### Input records
::::::::::
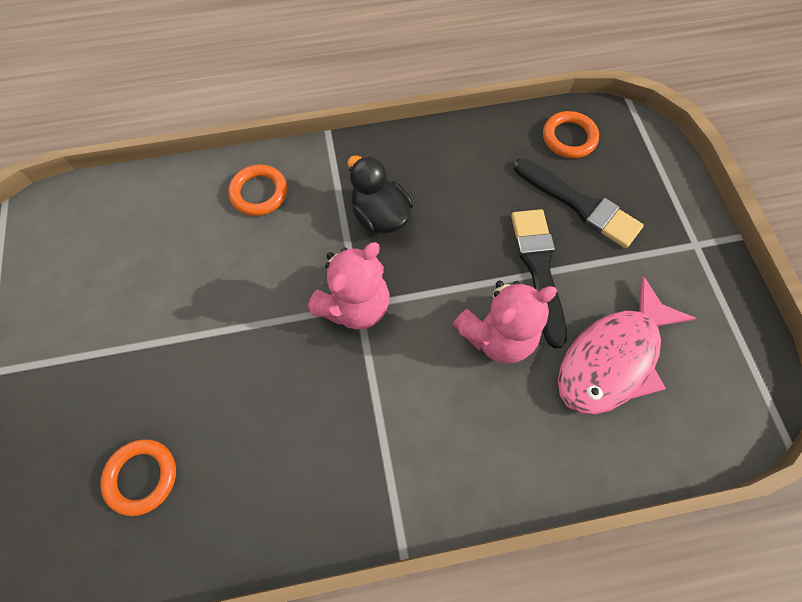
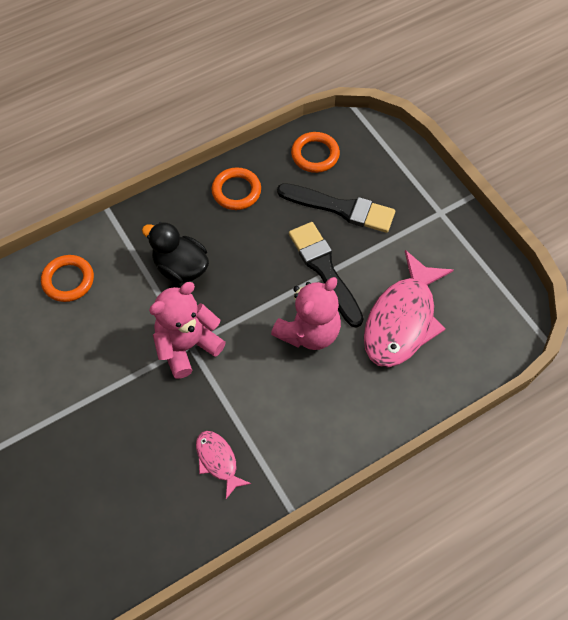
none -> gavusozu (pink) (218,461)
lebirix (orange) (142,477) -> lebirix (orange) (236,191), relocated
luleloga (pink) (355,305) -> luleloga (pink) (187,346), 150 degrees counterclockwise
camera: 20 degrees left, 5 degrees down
::::::::::
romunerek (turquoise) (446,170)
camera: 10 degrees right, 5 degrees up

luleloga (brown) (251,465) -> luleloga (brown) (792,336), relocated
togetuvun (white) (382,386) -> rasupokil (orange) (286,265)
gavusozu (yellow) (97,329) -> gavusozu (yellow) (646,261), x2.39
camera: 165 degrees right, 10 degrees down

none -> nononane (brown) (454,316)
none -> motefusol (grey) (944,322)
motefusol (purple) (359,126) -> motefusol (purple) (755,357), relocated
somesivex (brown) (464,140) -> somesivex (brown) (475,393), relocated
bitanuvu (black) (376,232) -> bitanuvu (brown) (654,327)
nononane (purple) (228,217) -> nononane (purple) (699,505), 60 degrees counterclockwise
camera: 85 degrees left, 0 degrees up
::::::::::
In the listing above, locate the line containing "romunerek (turquoise) (446,170)" and the line containing "somesivex (brown) (464,140)", then transcribe both and every line between them verbatim.

### Response box
romunerek (turquoise) (446,170)
camera: 10 degrees right, 5 degrees up

luleloga (brown) (251,465) -> luleloga (brown) (792,336), relocated
togetuvun (white) (382,386) -> rasupokil (orange) (286,265)
gavusozu (yellow) (97,329) -> gavusozu (yellow) (646,261), x2.39
camera: 165 degrees right, 10 degrees down

none -> nononane (brown) (454,316)
none -> motefusol (grey) (944,322)
motefusol (purple) (359,126) -> motefusol (purple) (755,357), relocated
somesivex (brown) (464,140) -> somesivex (brown) (475,393), relocated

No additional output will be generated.